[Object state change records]
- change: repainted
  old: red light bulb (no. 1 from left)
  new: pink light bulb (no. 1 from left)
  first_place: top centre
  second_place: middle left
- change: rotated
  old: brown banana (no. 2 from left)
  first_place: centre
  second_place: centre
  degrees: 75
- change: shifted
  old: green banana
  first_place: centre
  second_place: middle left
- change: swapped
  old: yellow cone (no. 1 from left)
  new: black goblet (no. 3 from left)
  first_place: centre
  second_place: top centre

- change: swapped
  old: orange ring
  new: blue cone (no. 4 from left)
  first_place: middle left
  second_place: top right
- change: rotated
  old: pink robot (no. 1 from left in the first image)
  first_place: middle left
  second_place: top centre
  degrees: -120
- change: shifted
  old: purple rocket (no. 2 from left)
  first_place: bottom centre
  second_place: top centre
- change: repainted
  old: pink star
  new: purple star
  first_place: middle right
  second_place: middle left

==

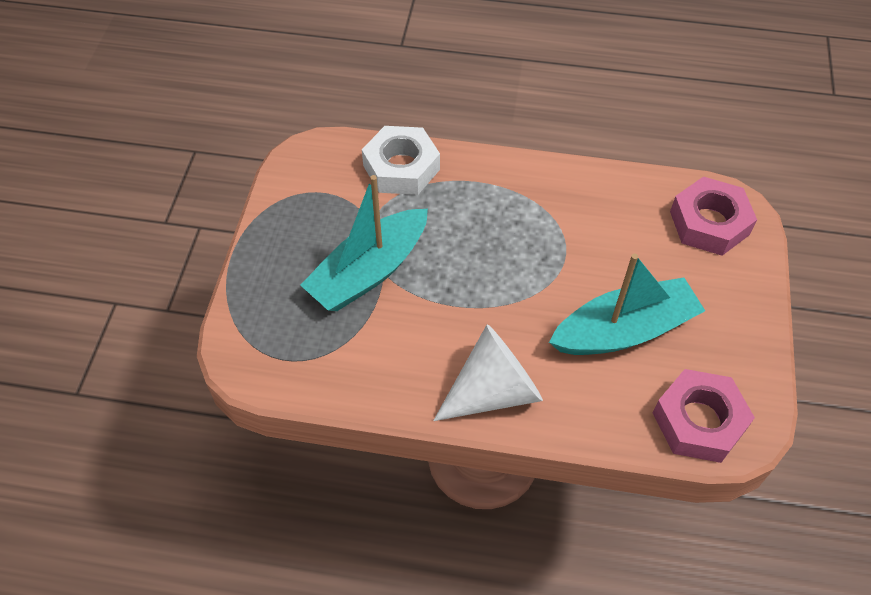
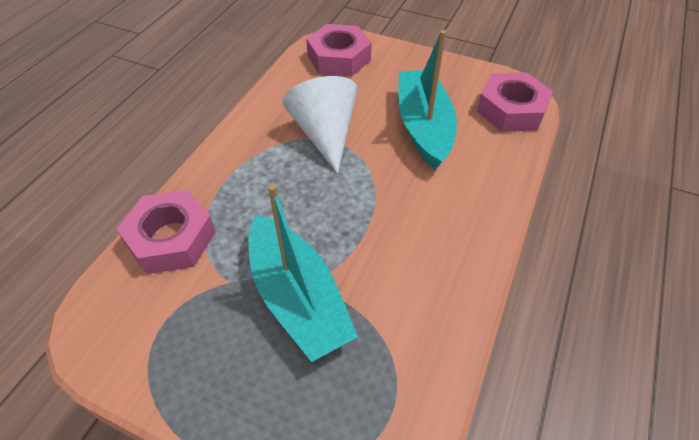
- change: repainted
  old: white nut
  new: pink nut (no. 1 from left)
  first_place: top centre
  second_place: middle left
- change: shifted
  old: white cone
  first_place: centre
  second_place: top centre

> [Exercise requirements]
Return the lines of the records that include the string "bulb".

> [Answer space]
  old: red light bulb (no. 1 from left)
  new: pink light bulb (no. 1 from left)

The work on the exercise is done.